- _DATA IN THIS EXERCISE_:
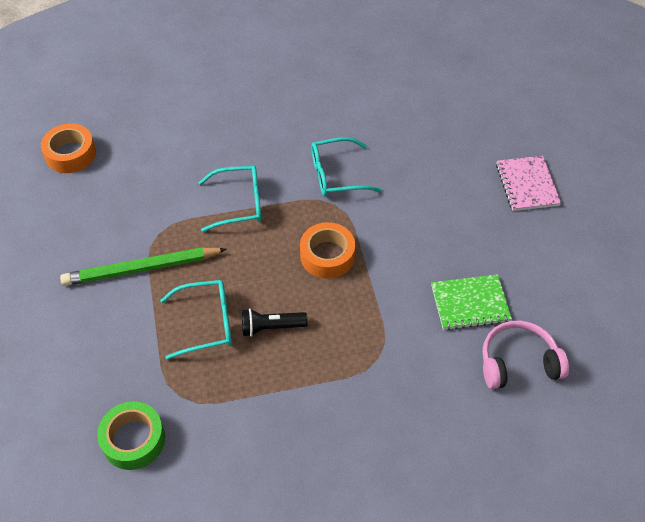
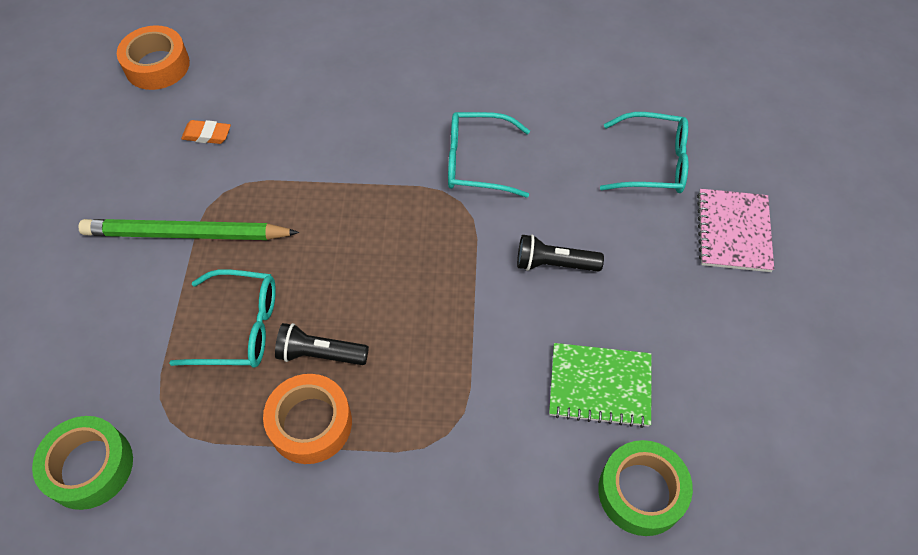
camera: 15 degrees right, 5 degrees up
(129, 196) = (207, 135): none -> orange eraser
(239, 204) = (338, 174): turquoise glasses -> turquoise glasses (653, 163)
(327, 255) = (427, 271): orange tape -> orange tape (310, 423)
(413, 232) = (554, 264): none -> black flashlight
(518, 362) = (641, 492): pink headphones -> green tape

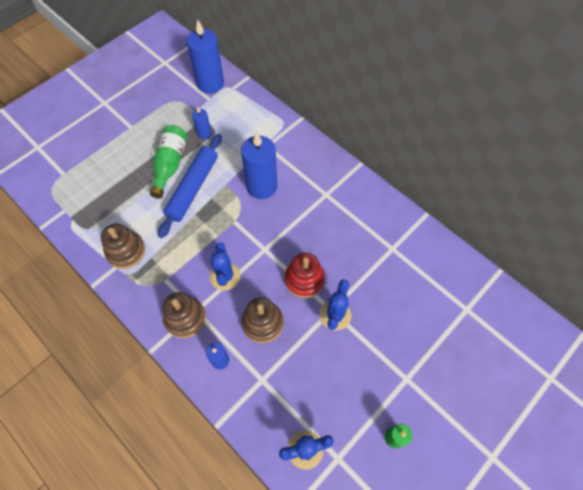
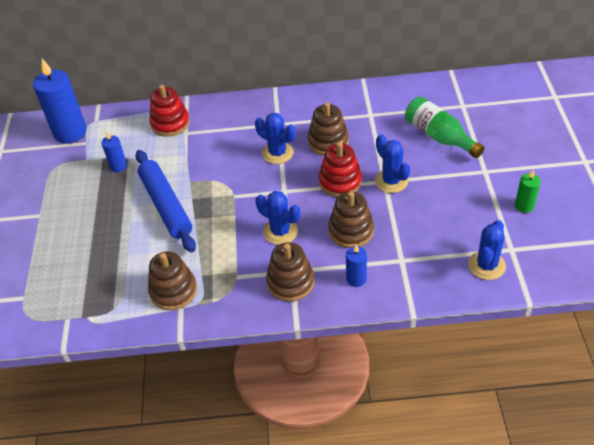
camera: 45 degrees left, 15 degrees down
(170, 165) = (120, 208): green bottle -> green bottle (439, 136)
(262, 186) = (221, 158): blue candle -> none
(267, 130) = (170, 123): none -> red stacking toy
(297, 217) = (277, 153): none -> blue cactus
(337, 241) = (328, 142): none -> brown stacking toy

==

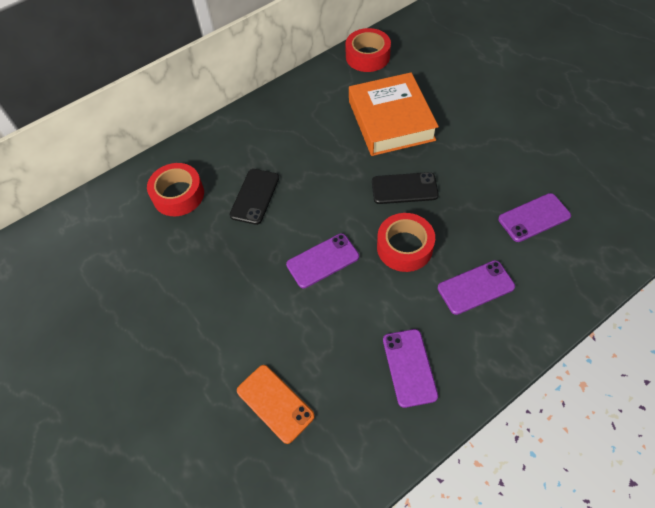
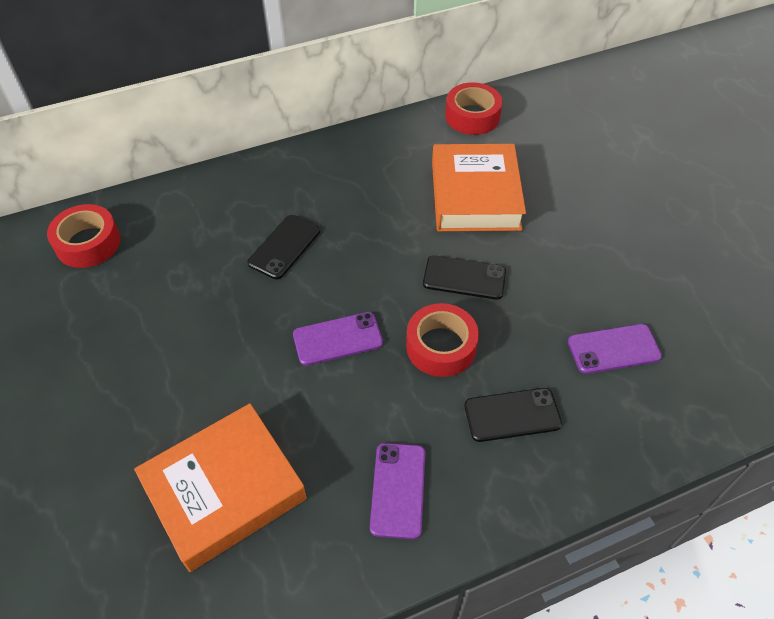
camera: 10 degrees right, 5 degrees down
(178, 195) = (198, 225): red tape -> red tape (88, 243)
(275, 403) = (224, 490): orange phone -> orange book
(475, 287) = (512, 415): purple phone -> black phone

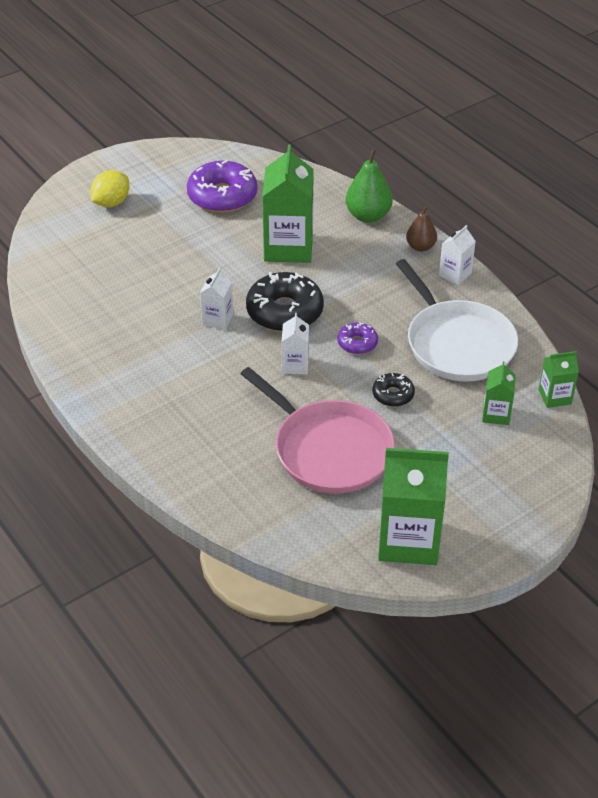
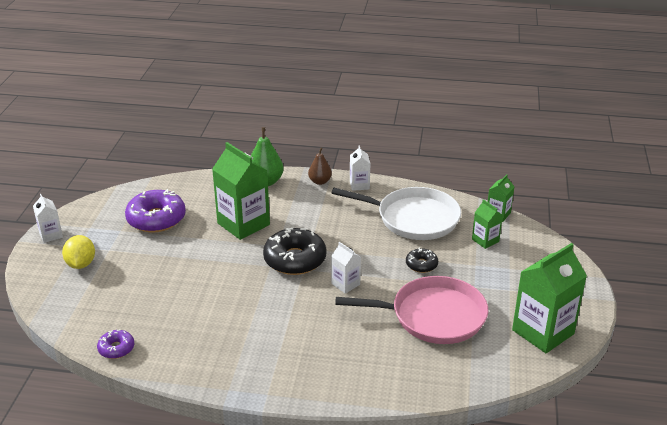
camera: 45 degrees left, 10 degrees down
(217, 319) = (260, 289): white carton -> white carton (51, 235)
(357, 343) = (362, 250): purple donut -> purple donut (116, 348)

--

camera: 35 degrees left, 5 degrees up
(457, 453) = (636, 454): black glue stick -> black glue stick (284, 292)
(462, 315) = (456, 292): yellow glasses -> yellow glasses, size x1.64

- _WORK ITEM_:
Your answer should be the exact lines above from the one containing "camera: 15 degrees right, 5 degrees up" through the one containing "(337, 241) = (328, 142): none", with both end lines kept and the pictures removed, please.

- _WRITTEN SOLUTION_:
camera: 15 degrees right, 5 degrees up
(129, 196) = (207, 135): none -> orange eraser
(239, 204) = (338, 174): turquoise glasses -> turquoise glasses (653, 163)
(327, 255) = (427, 271): orange tape -> orange tape (310, 423)
(413, 232) = (554, 264): none -> black flashlight
(518, 362) = (641, 492): pink headphones -> green tape

camera: 45 degrees left, 15 degrees down
(170, 165) = (120, 208): green bottle -> green bottle (439, 136)
(262, 186) = (221, 158): blue candle -> none
(267, 130) = (170, 123): none -> red stacking toy
(297, 217) = (277, 153): none -> blue cactus
(337, 241) = (328, 142): none -> brown stacking toy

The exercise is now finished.